Record set below:

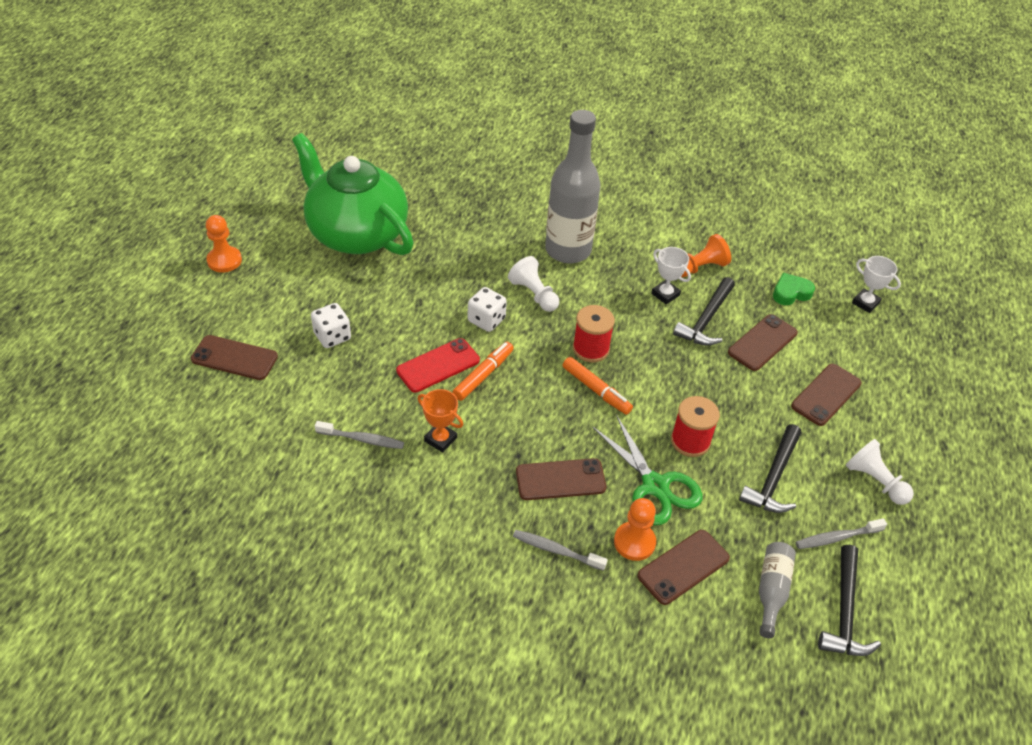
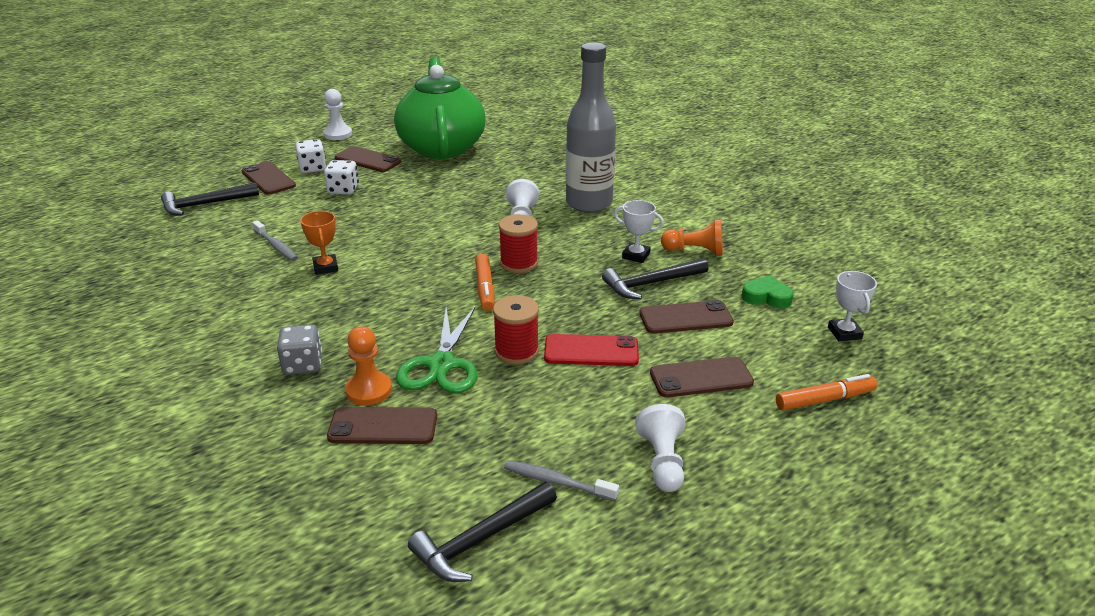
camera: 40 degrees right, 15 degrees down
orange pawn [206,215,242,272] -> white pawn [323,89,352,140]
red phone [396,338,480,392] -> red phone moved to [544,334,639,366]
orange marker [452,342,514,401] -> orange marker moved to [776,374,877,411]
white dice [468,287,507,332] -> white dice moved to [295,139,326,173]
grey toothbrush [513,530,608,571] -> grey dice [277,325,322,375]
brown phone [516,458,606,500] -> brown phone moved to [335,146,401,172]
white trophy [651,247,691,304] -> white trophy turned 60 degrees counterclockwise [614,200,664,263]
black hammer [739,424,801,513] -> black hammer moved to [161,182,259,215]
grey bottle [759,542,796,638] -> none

End of Record set.
Record set below:

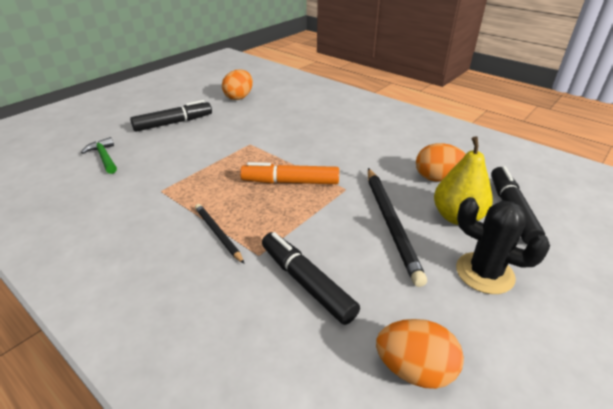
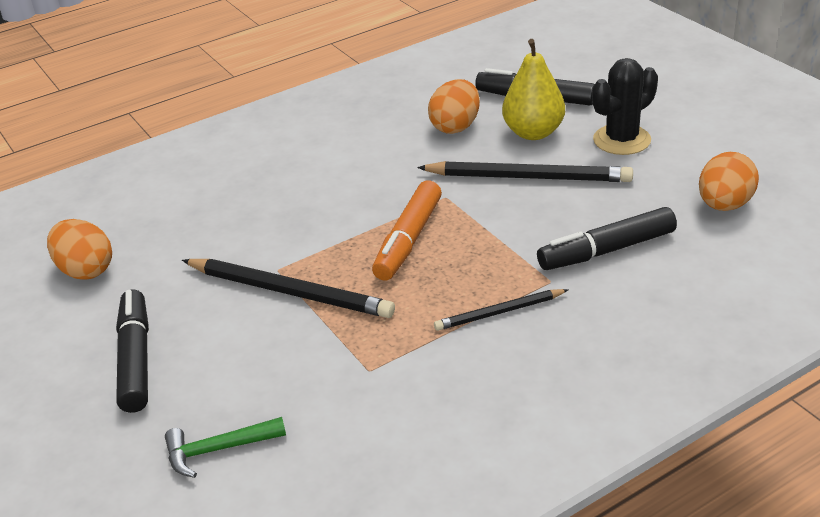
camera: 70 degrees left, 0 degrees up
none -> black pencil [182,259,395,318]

End of Record set.

▶ [What you should do] Above are the records; from them, give again exactly the lines from the one containing "black hammer [739,424,801,513]" to the one containing "grey bottle [759,542,796,638] -> none", both lines included, and nothing more.

▶ [Task output]
black hammer [739,424,801,513] -> black hammer moved to [161,182,259,215]
grey bottle [759,542,796,638] -> none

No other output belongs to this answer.